_Your assignment_
How many lines below contain the word "wallet"? Give only the number.

_Supplied records_
◇ ◇ ◇ ◇

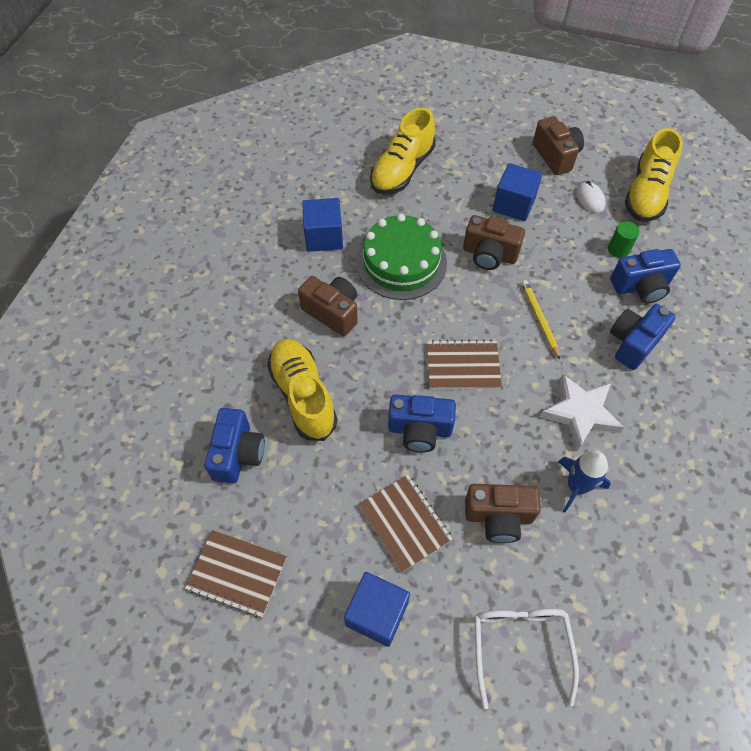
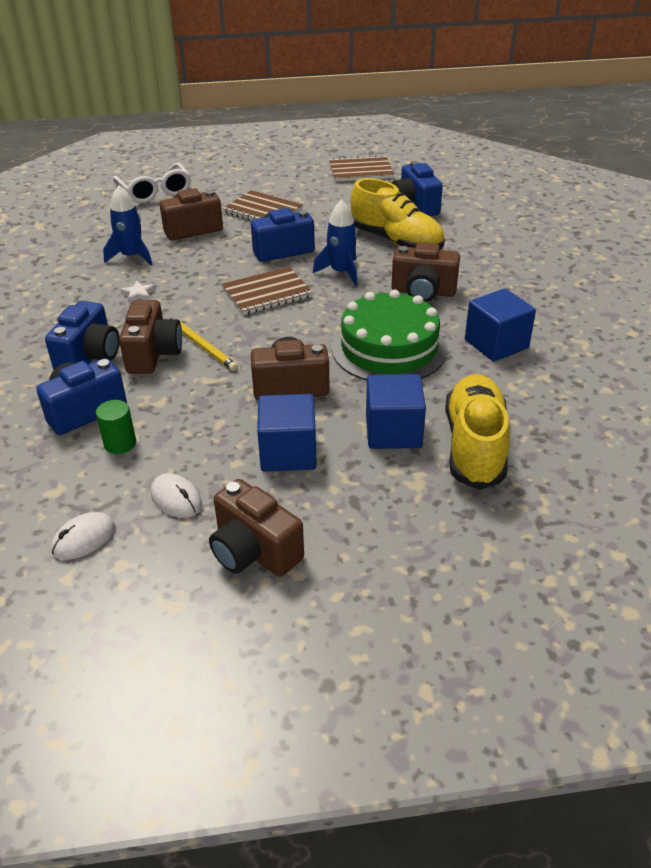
camera: 155 degrees right, 20 degrees down
blue cube [344,572,410,647] -> blue cube moved to [366,374,426,449]
white star [540,374,624,451] -> white star [120,281,155,303], size x0.42
yellow shoe [625,128,683,222] -> white mouse [51,512,115,560]
none -> brown camera [119,300,182,374]
none -> blue rocket [313,200,358,286]

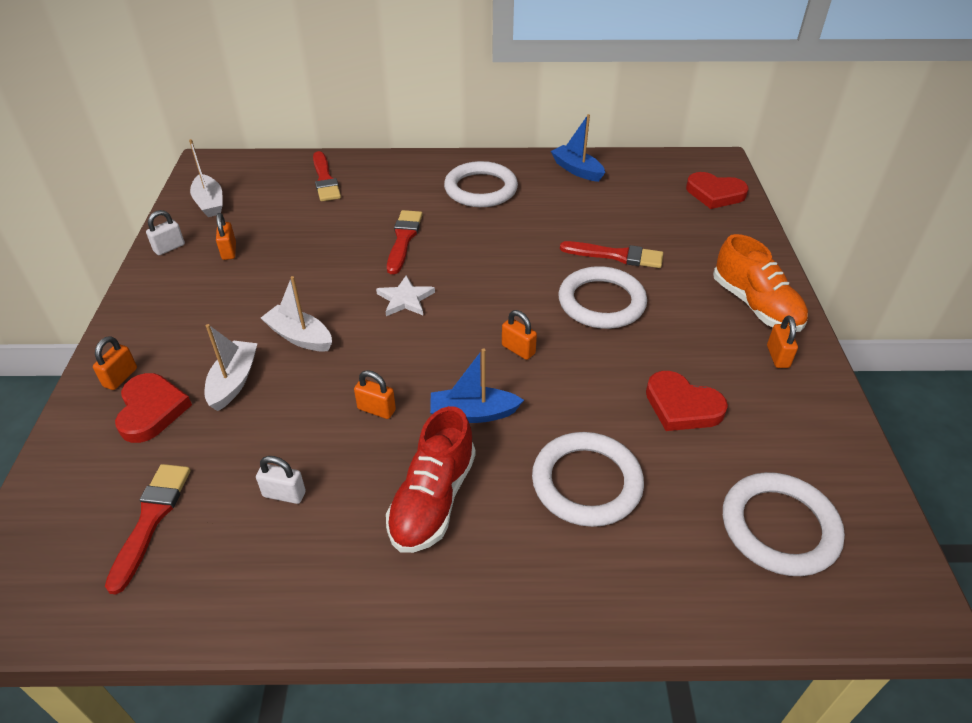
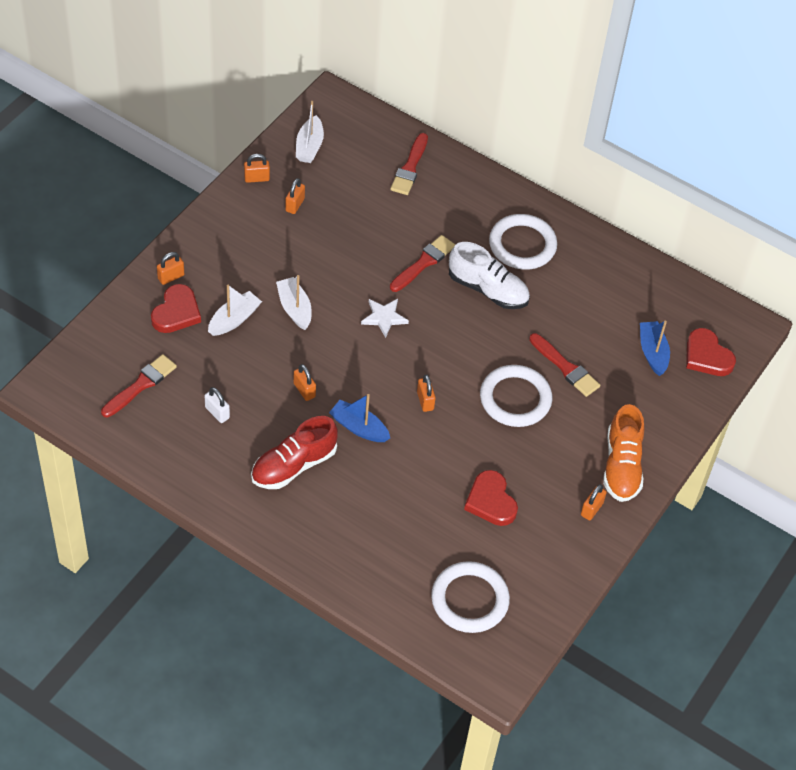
camera: 30 degrees right, 10 degrees up
white padlock [146,210,185,255] -> orange padlock [244,154,270,183]
white ring [532,432,644,527] -> none
blue boat [551,114,605,182] -> blue boat moved to [640,320,670,376]
none -> white shoe [449,242,530,309]

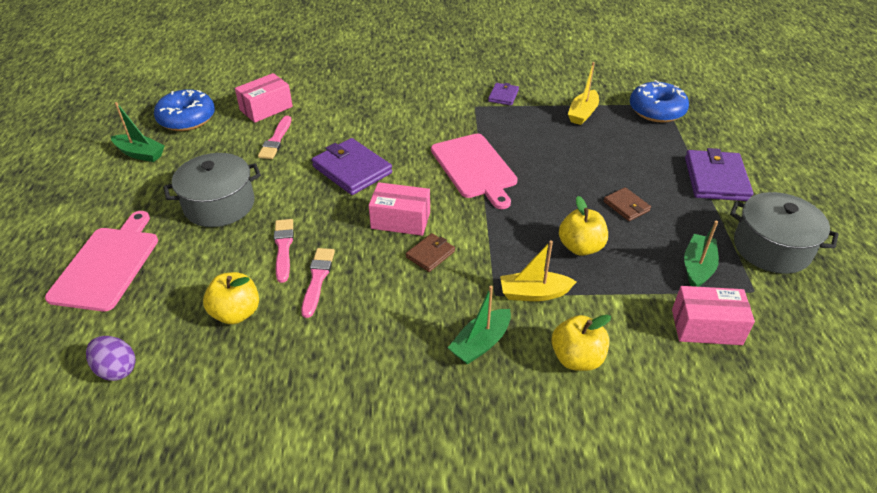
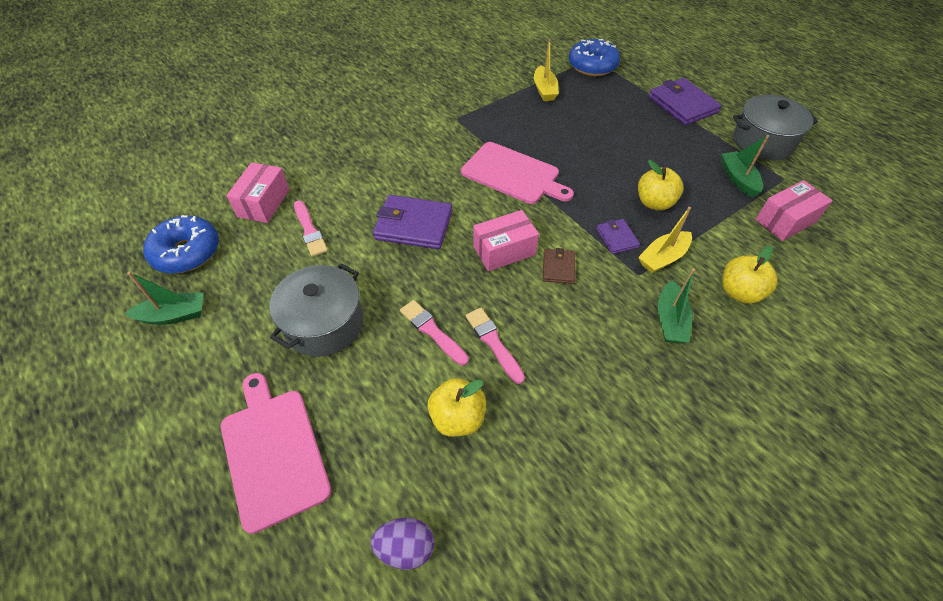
camera: 35 degrees left, 10 degrees up
purple wallet [488,83,519,106] -> purple wallet moved to [596,219,640,254]
brown wallet [604,187,651,221] -> none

◇ ◇ ◇ ◇

_Solution below_
2